* BEGIN Data section *

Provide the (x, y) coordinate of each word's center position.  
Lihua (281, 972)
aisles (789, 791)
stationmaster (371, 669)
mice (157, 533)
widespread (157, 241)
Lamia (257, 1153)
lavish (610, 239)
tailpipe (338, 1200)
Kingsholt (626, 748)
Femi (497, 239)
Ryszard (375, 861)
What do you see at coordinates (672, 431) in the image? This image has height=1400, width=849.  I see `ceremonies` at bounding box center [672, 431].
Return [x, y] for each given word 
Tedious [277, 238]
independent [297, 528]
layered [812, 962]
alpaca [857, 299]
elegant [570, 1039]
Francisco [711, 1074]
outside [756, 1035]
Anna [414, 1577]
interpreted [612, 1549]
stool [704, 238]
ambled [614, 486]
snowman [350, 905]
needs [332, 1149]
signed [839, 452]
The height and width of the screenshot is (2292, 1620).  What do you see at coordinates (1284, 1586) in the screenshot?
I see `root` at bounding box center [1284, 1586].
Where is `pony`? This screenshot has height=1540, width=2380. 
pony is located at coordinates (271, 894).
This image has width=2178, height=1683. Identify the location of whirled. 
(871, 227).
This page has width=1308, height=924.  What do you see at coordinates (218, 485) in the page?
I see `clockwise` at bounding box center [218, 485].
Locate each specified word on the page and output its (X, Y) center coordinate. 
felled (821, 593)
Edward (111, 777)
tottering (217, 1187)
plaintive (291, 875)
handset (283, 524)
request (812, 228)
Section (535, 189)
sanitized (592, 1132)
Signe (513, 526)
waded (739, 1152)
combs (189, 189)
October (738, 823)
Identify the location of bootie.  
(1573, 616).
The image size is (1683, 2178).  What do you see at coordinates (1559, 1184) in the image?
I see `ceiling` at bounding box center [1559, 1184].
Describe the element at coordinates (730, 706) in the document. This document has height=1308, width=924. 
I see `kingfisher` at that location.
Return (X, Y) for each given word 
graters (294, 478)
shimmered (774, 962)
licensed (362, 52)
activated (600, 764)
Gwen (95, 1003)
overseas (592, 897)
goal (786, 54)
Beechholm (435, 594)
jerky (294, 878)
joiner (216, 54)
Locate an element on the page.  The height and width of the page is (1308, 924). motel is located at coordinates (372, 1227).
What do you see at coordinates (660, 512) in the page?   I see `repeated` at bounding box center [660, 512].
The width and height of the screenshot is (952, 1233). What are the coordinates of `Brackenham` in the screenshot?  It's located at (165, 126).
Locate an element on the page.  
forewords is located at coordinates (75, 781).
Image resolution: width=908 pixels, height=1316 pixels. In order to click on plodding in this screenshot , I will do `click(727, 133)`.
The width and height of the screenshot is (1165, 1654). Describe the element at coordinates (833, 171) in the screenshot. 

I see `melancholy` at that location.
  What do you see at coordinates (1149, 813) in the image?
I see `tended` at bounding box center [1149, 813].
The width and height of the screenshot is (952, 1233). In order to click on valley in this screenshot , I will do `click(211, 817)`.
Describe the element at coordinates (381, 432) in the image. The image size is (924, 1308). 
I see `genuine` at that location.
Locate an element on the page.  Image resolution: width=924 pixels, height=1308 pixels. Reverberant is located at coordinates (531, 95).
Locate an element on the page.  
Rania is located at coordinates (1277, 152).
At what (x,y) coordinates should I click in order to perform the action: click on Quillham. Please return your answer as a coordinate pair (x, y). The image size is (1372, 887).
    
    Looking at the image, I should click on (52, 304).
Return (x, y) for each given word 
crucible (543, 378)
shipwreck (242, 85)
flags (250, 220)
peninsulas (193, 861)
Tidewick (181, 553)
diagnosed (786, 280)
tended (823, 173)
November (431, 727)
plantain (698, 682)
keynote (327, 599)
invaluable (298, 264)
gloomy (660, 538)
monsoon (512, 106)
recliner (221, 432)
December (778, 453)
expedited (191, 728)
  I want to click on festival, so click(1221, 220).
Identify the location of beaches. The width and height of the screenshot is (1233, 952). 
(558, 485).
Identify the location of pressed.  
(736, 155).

* END Data section *

▶ _Requirement_
Render the records above as a numbered list, from the line containing "Gwen (95, 1003)" through the line containing "Image resolution: width=908", inclusive, leaving out any blank lines.

▶ _Answer to the exercise_
1. Gwen (95, 1003)
2. overseas (592, 897)
3. goal (786, 54)
4. Beechholm (435, 594)
5. jerky (294, 878)
6. joiner (216, 54)
7. Locate an element on the page.  The height and width of the page is (1308, 924). motel is located at coordinates (372, 1227).
8. What do you see at coordinates (660, 512) in the page?   I see `repeated` at bounding box center [660, 512].
9. The width and height of the screenshot is (952, 1233). What are the coordinates of `Brackenham` in the screenshot?  It's located at (165, 126).
10. Locate an element on the page.  
11. forewords is located at coordinates (75, 781).
12. Image resolution: width=908 pixels, height=1316 pixels. In order to click on plodding in this screenshot , I will do `click(727, 133)`.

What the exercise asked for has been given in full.